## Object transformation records
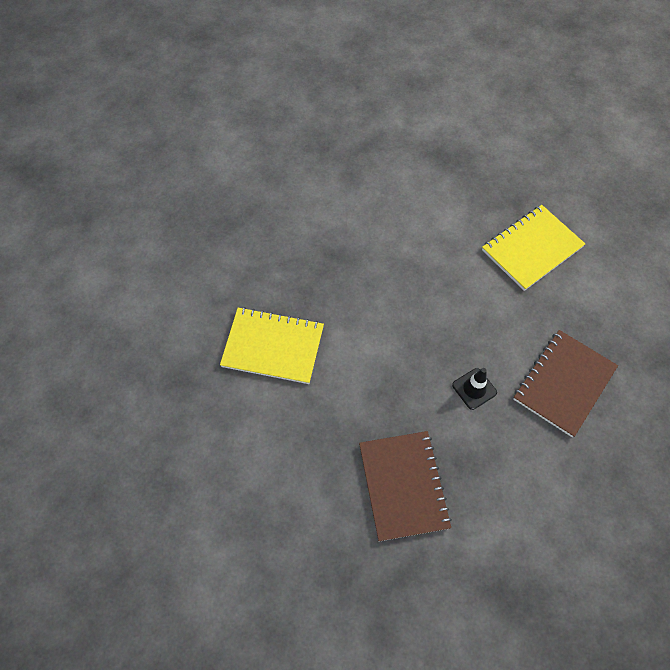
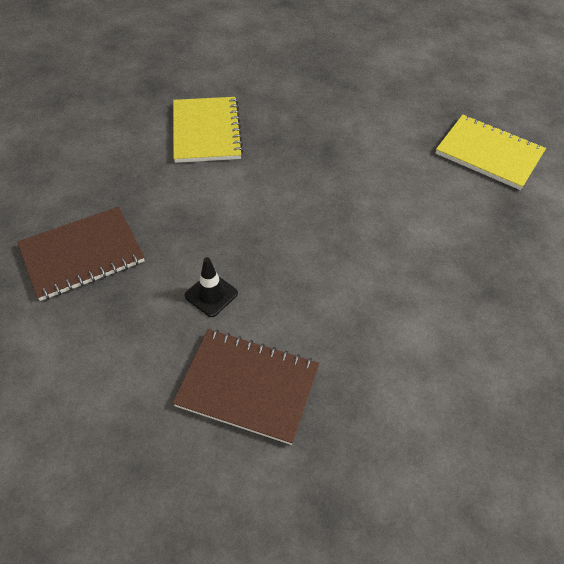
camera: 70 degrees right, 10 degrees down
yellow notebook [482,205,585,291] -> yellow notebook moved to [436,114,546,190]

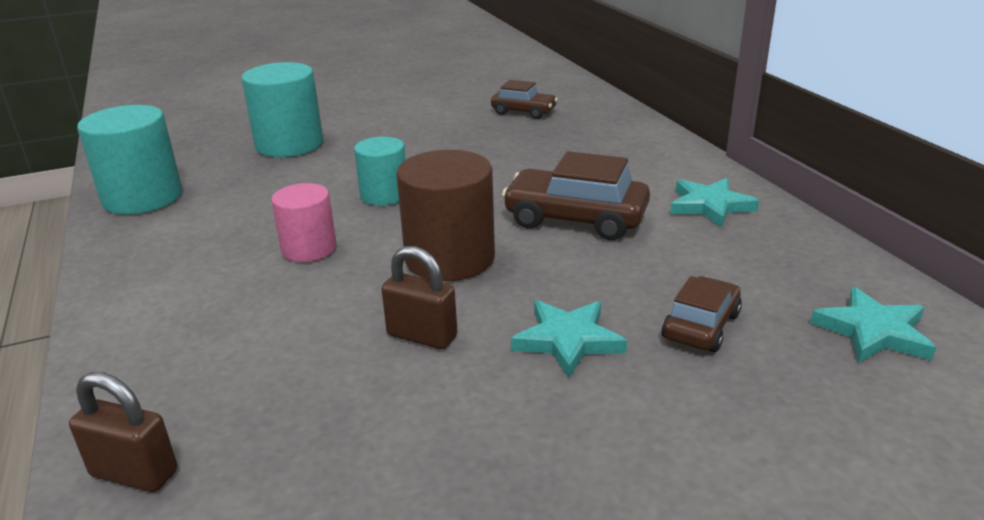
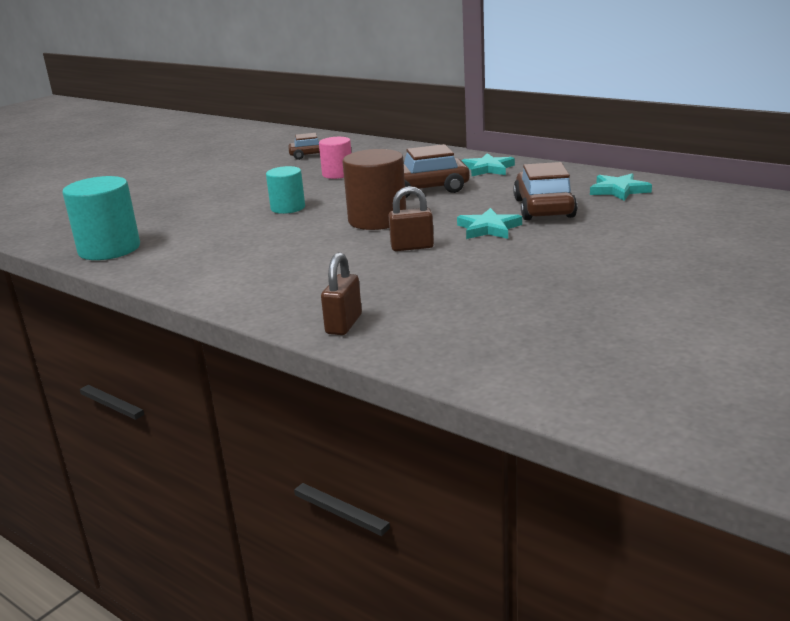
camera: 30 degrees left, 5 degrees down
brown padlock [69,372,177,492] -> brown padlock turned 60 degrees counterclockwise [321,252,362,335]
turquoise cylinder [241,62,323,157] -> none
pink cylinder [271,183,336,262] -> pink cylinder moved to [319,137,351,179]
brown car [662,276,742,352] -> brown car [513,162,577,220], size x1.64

## What the exercise asks
Set the records down again exactly, with no pictures.

## Response
camera: 70 degrees right, 10 degrees down
yellow notebook [482,205,585,291] -> yellow notebook moved to [436,114,546,190]

camera: 30 degrees left, 5 degrees down
brown padlock [69,372,177,492] -> brown padlock turned 60 degrees counterclockwise [321,252,362,335]
turquoise cylinder [241,62,323,157] -> none
pink cylinder [271,183,336,262] -> pink cylinder moved to [319,137,351,179]
brown car [662,276,742,352] -> brown car [513,162,577,220], size x1.64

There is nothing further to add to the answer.